## [THE TASK]
Output the span of lines from the one that contains "XT2: 4MHz (XI, XO) -> 4MHz (AGND, XI)" through the end of the records, inclusive, exactly as written and free of pictures.

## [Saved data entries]

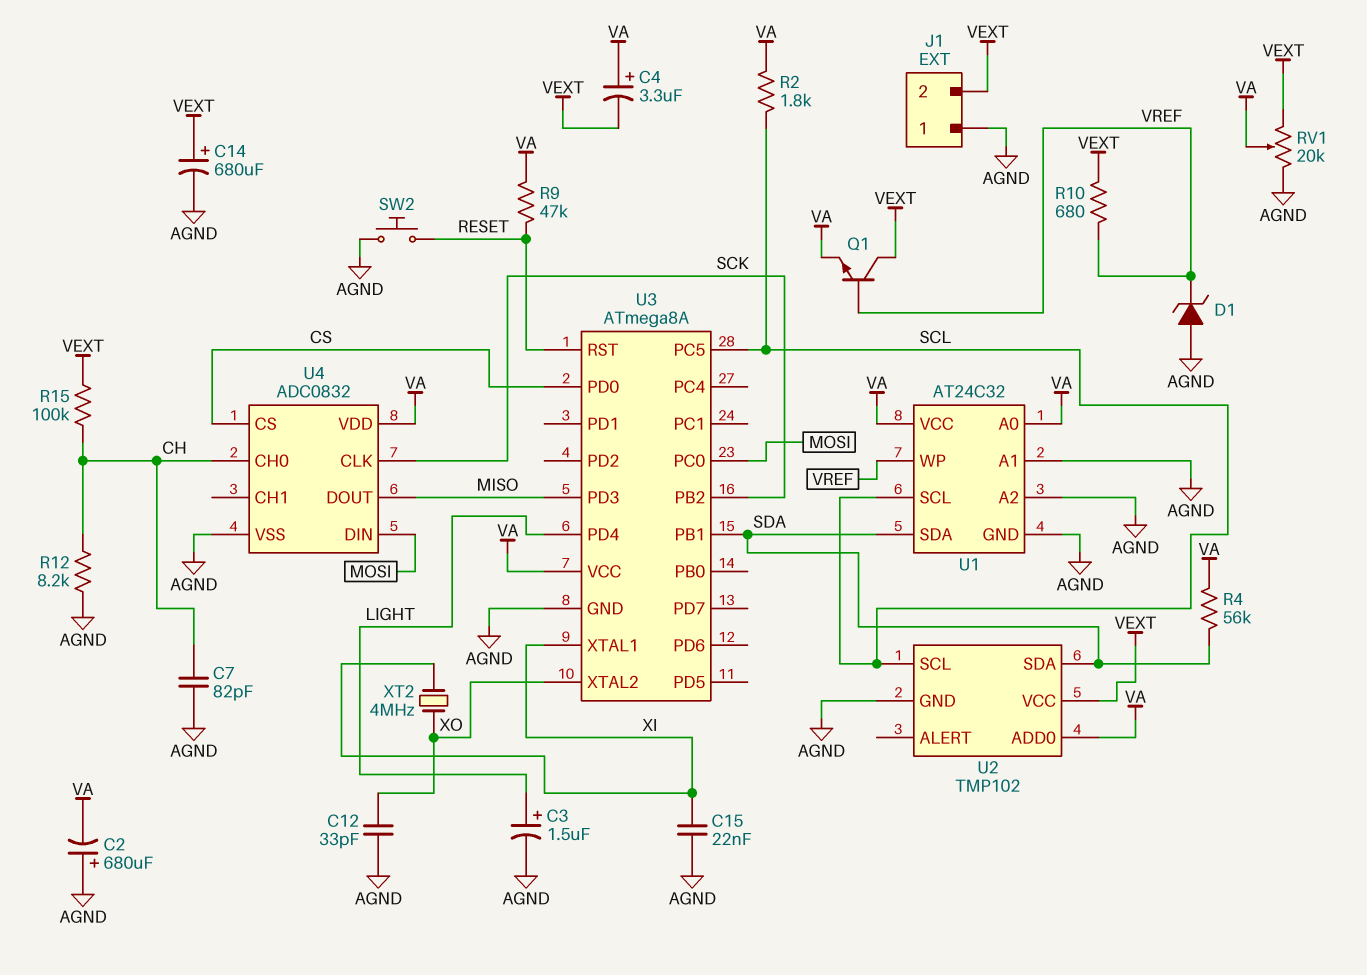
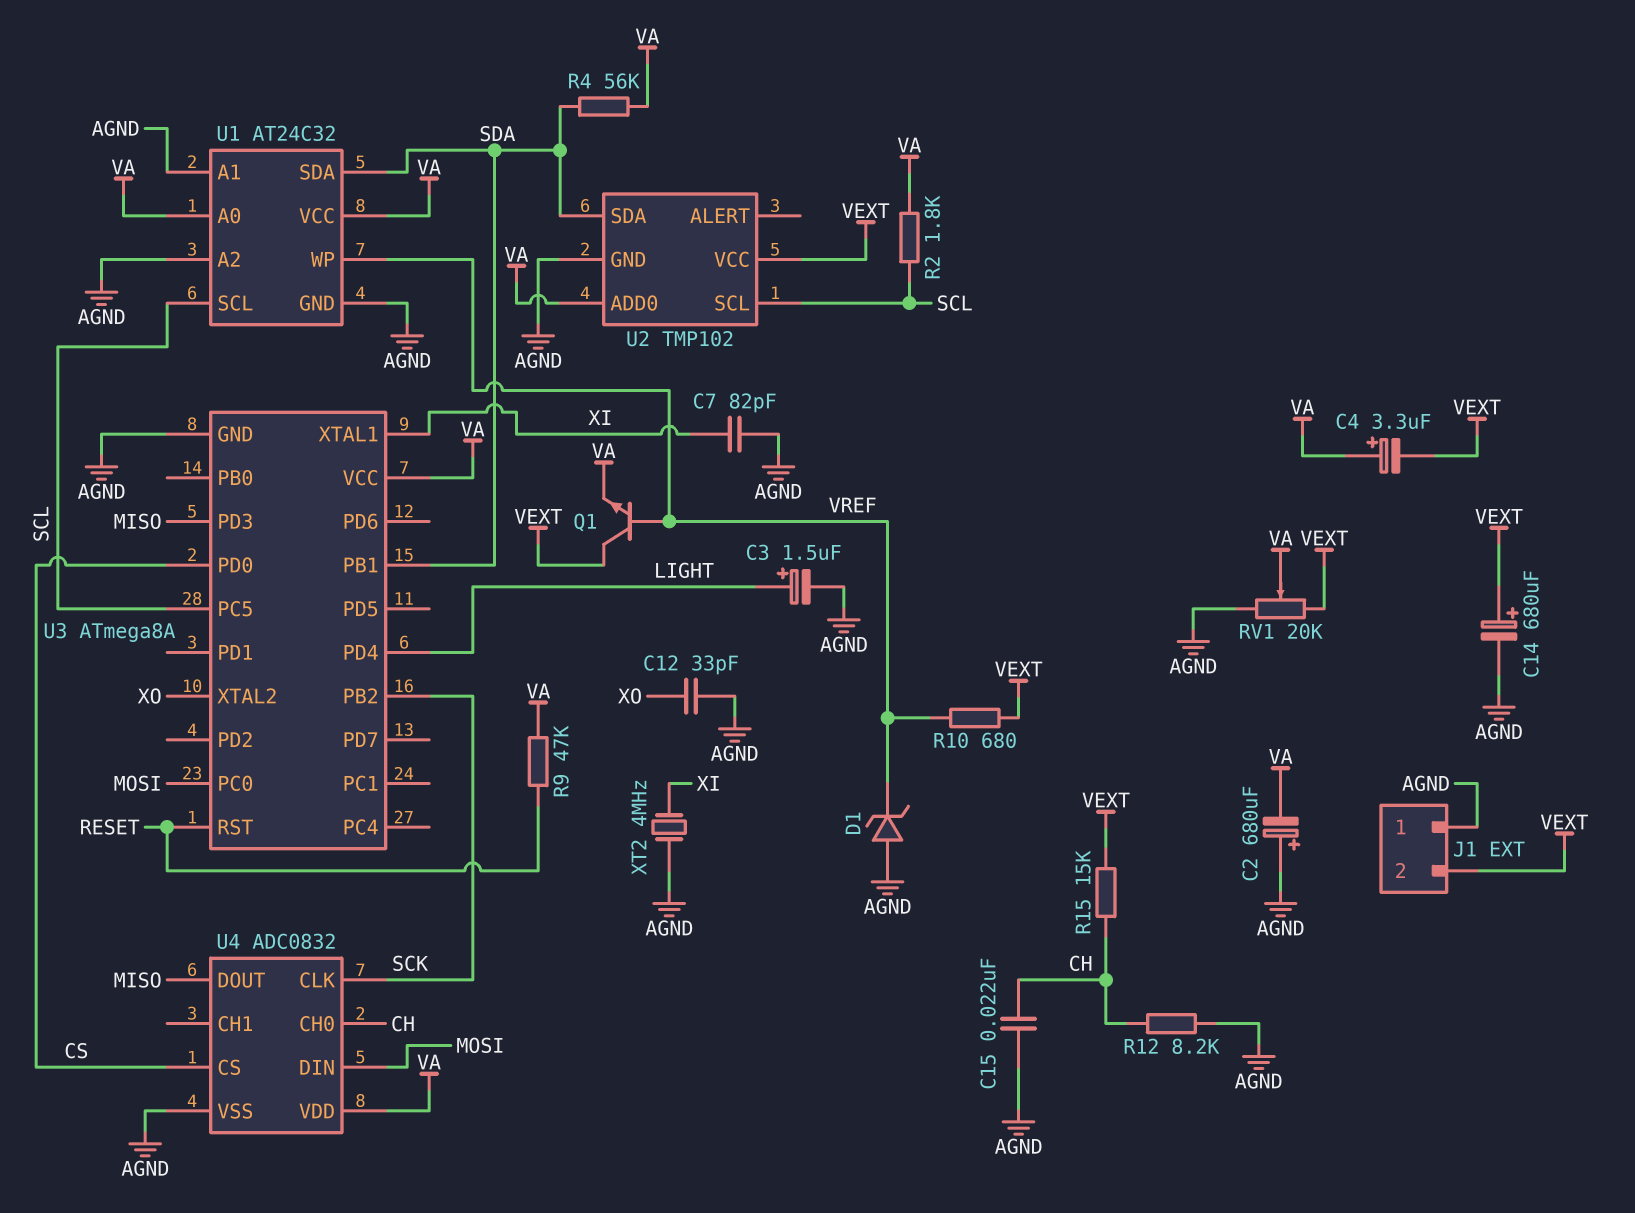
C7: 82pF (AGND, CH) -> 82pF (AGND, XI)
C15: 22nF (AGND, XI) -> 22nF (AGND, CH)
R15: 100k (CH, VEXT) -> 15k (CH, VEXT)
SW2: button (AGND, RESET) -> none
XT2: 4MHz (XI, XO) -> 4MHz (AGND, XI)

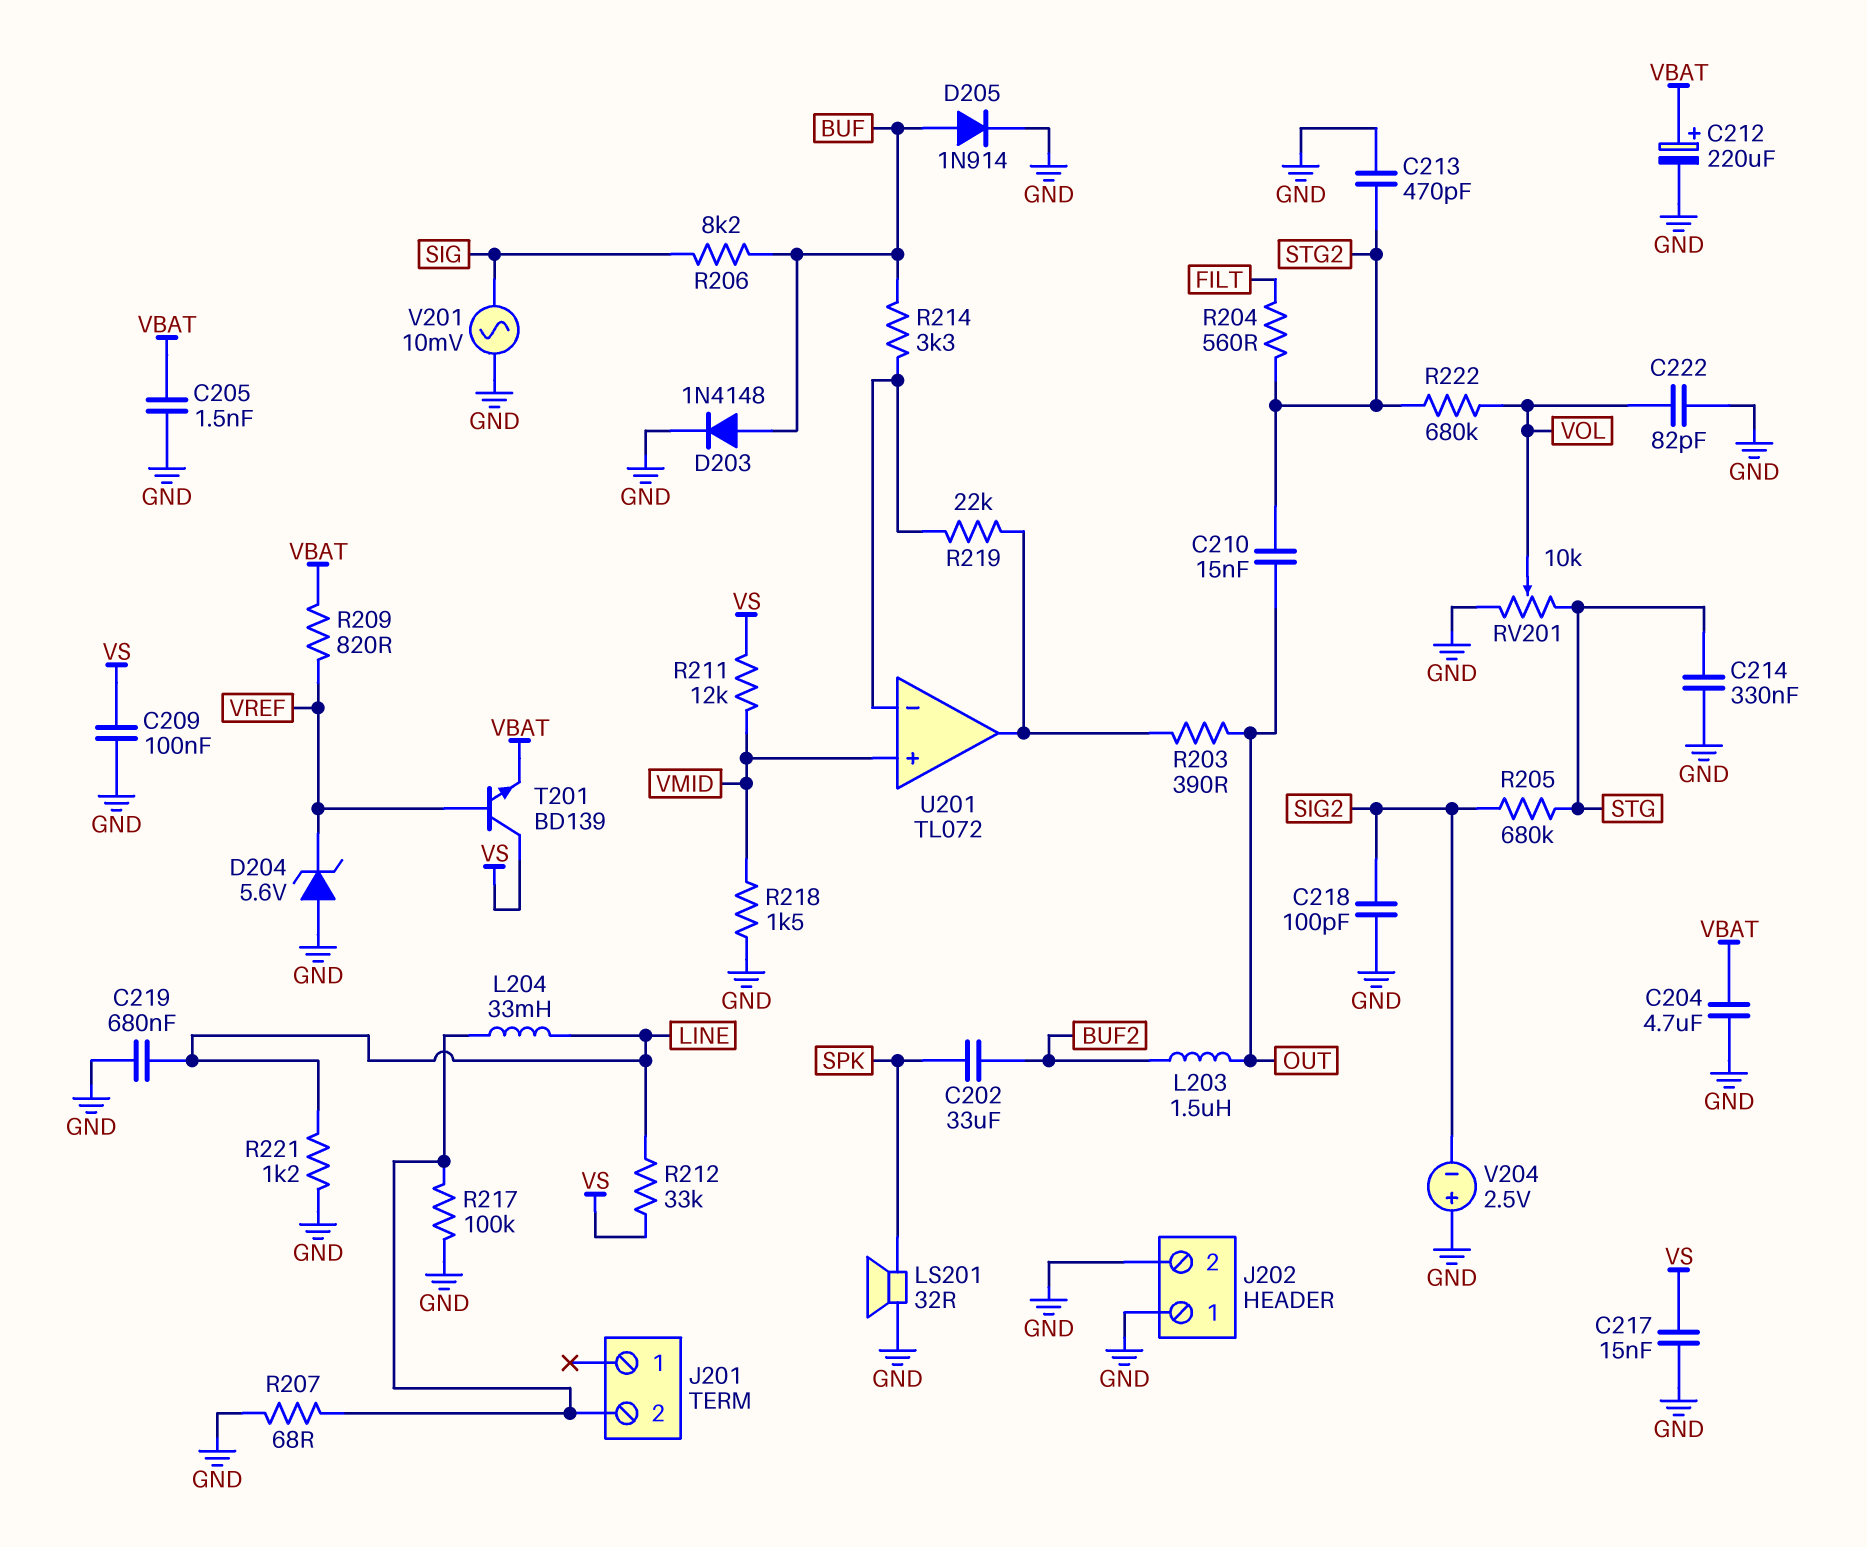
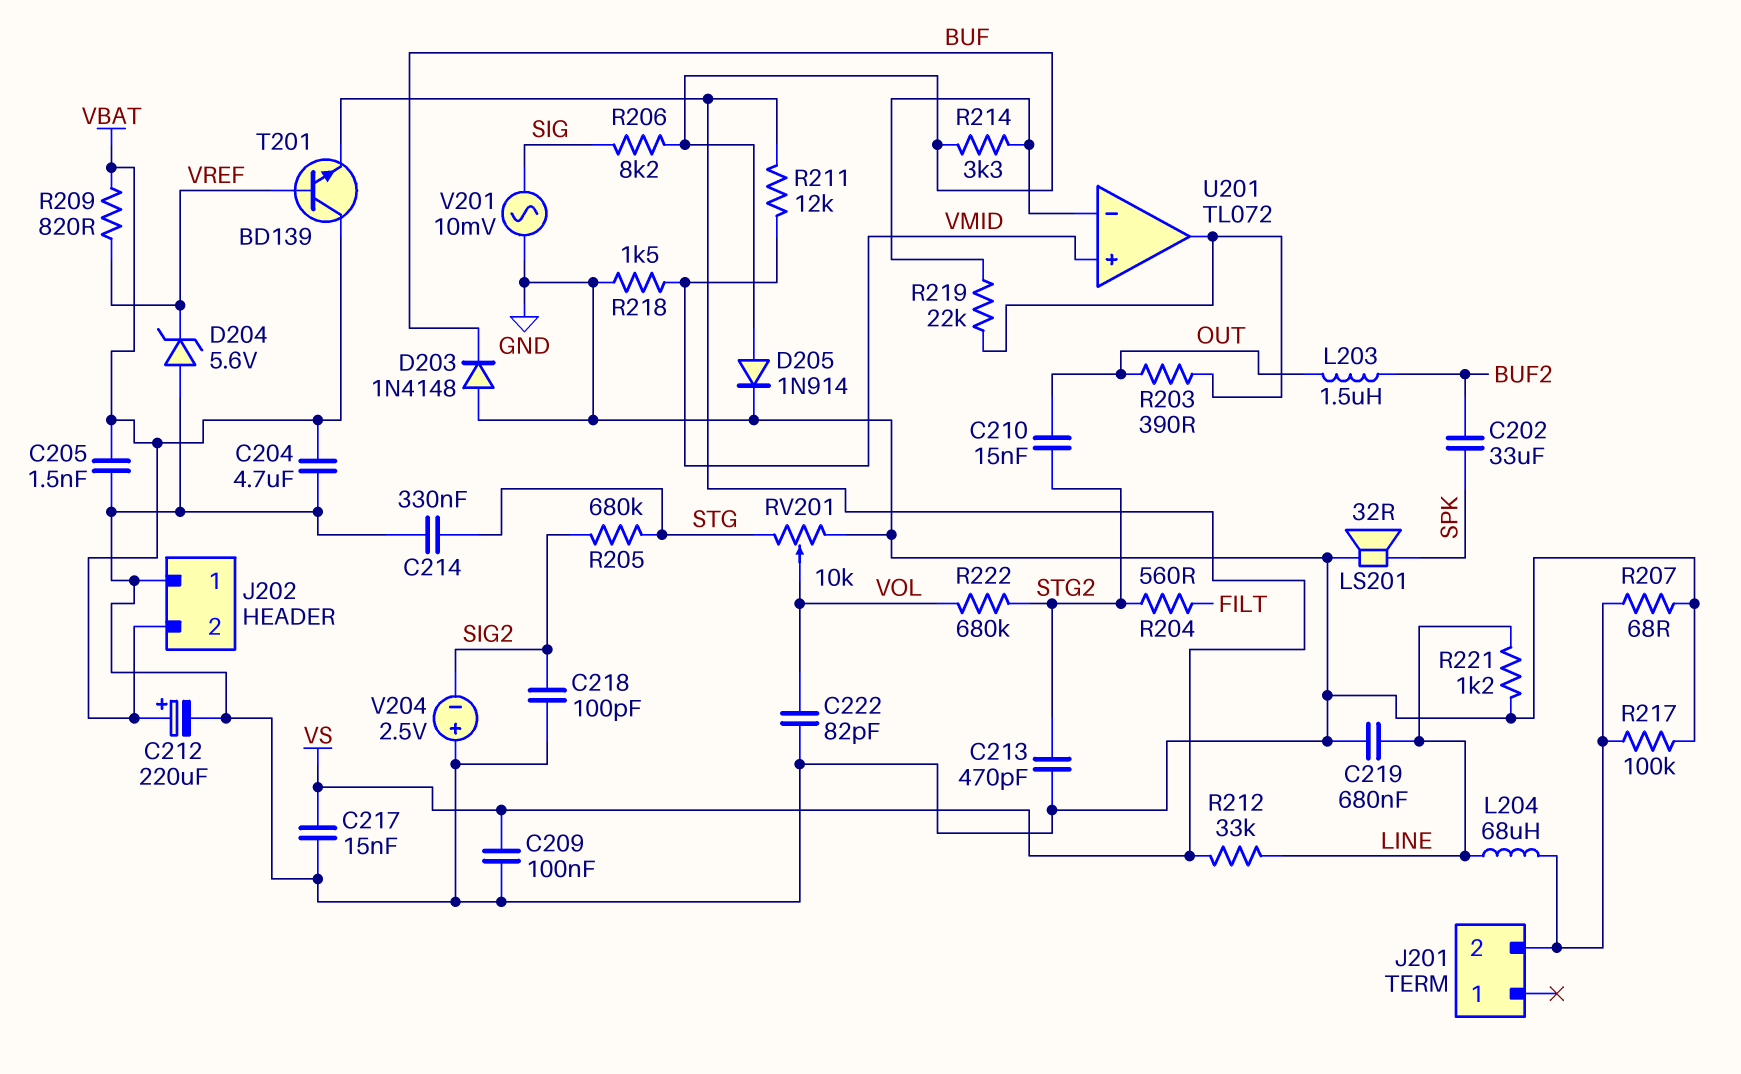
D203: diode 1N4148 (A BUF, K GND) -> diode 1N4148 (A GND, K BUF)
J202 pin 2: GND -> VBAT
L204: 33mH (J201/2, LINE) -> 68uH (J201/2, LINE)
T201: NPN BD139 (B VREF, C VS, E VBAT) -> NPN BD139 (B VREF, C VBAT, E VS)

## [PROBLEM SOLUTION]
XT2: 4MHz (XI, XO) -> 4MHz (AGND, XI)

D203: diode 1N4148 (A BUF, K GND) -> diode 1N4148 (A GND, K BUF)
J202 pin 2: GND -> VBAT
L204: 33mH (J201/2, LINE) -> 68uH (J201/2, LINE)
T201: NPN BD139 (B VREF, C VS, E VBAT) -> NPN BD139 (B VREF, C VBAT, E VS)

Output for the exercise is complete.